═════ Data for review ═════

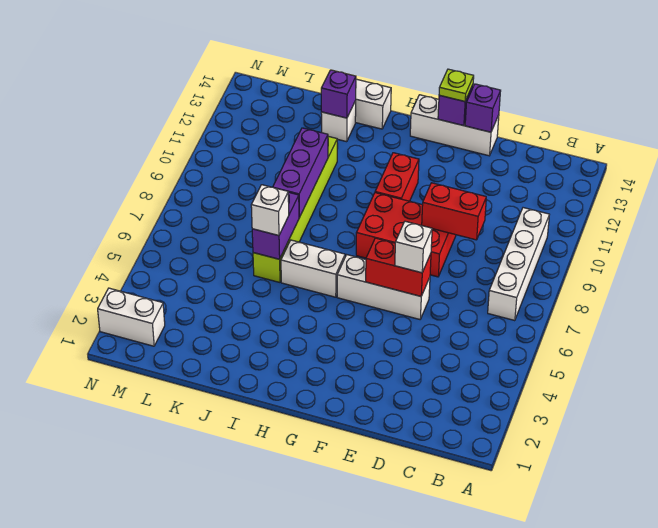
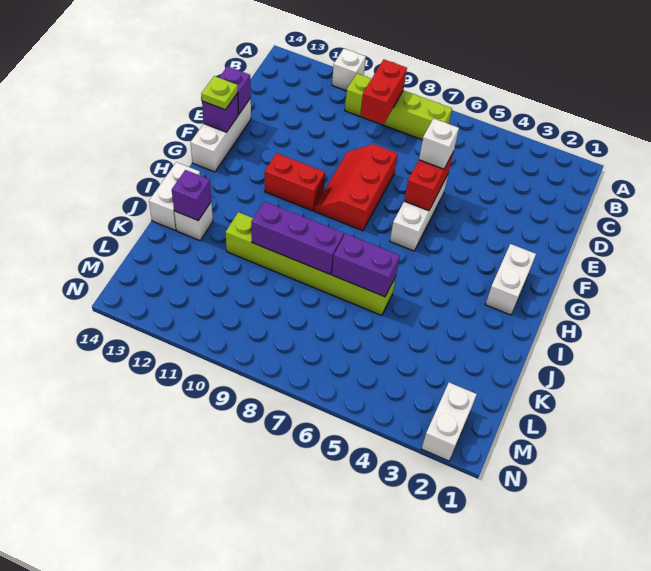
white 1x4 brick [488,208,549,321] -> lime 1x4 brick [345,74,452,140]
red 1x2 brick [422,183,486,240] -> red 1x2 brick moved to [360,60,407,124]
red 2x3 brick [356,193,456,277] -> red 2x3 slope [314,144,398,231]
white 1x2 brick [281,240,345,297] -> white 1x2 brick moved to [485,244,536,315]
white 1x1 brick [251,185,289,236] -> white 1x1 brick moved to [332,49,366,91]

═════

» **What the exercise asks**
Among the records above, find each line holding "moved" and list it.

» **Solution to the problem**
red 1x2 brick [422,183,486,240] -> red 1x2 brick moved to [360,60,407,124]
white 1x2 brick [281,240,345,297] -> white 1x2 brick moved to [485,244,536,315]
white 1x1 brick [251,185,289,236] -> white 1x1 brick moved to [332,49,366,91]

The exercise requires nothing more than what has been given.